* WHAT YOU SHOULD DO: Show all lines of the entries in which the word "dumbbell" is found.

* GIVEN DATA:
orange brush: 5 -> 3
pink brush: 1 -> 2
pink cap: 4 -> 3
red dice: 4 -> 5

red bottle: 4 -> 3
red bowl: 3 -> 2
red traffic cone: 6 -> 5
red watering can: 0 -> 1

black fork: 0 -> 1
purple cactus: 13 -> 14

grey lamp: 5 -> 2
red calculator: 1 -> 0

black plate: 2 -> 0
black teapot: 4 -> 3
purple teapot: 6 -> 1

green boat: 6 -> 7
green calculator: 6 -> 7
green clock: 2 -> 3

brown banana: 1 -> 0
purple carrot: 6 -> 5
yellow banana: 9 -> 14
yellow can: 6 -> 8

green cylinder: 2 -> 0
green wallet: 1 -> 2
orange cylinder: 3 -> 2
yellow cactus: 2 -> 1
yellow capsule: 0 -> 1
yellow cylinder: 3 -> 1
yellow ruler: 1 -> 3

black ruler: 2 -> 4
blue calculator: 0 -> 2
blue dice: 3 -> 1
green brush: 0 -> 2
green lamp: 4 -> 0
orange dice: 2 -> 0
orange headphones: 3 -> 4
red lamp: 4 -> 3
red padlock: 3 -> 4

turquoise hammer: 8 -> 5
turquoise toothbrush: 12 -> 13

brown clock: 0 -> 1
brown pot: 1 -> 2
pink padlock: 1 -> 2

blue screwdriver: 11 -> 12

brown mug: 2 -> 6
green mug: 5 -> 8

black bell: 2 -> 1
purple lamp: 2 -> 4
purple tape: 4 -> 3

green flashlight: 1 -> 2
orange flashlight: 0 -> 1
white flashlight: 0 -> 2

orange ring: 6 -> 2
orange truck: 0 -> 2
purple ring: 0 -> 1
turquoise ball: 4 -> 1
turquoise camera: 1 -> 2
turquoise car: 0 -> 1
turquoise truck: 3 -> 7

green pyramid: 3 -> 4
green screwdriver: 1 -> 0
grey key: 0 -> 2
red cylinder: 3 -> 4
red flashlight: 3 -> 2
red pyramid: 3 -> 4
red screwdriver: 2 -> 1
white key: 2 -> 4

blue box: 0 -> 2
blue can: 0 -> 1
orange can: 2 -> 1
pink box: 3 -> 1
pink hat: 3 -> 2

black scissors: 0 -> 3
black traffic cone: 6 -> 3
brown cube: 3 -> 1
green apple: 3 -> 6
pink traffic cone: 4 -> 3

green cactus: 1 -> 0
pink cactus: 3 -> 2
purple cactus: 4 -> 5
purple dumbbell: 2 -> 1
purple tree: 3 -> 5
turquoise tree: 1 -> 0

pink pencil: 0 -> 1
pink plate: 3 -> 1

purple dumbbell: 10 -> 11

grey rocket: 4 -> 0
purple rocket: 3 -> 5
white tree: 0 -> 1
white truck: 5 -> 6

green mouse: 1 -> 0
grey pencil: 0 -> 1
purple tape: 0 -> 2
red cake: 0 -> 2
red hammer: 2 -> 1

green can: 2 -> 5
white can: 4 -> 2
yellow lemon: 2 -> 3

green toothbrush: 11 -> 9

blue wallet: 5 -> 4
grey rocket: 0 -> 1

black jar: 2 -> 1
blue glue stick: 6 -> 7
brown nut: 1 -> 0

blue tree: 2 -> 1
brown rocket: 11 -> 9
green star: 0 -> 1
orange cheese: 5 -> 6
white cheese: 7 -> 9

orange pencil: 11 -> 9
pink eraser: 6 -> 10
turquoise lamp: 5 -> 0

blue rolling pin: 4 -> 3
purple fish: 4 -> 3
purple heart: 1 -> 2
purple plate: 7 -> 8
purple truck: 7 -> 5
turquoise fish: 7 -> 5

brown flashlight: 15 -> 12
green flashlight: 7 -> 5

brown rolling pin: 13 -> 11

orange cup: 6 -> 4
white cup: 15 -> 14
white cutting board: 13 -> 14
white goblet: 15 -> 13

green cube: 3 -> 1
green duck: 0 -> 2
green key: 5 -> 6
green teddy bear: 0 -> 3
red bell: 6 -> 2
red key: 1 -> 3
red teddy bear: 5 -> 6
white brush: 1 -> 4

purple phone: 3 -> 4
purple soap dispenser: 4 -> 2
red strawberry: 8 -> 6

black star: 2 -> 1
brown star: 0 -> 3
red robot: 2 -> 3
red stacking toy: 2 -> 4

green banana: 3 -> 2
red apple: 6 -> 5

* TASK OUTPUT:
purple dumbbell: 2 -> 1
purple dumbbell: 10 -> 11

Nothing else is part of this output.